WHAT IS BEING ASKED: From the data that follows, print exactly the lines starting at the one containing "camera: 45 degrees left, 5 degrees down" and ending at the one containing "(601, 352) = (763, 292): orange"; include both of them and nothing more.

[Scene comparison data]
----

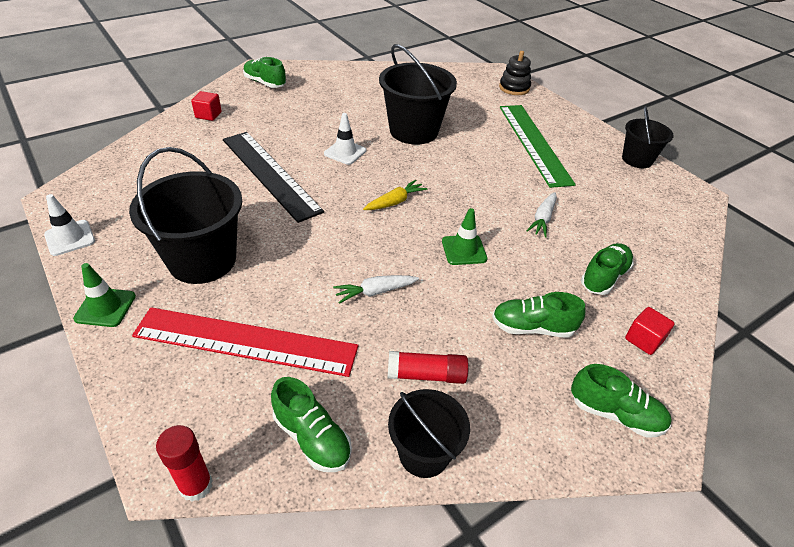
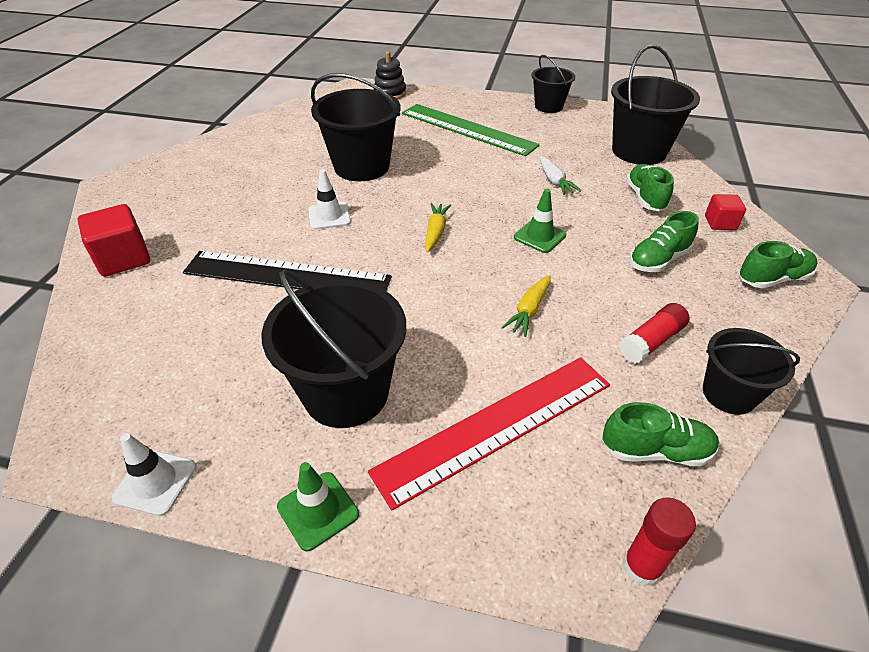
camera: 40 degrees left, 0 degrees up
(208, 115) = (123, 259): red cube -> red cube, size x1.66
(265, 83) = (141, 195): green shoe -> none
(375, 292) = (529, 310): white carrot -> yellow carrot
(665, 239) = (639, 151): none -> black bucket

----

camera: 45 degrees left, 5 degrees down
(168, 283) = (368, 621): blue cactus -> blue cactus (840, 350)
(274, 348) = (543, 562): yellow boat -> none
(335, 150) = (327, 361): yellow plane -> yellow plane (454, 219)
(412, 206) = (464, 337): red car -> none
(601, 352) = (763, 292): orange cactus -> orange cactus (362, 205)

----

EXERCISE ANSWER:
camera: 45 degrees left, 5 degrees down
(168, 283) = (368, 621): blue cactus -> blue cactus (840, 350)
(274, 348) = (543, 562): yellow boat -> none
(335, 150) = (327, 361): yellow plane -> yellow plane (454, 219)
(412, 206) = (464, 337): red car -> none
(601, 352) = (763, 292): orange cactus -> orange cactus (362, 205)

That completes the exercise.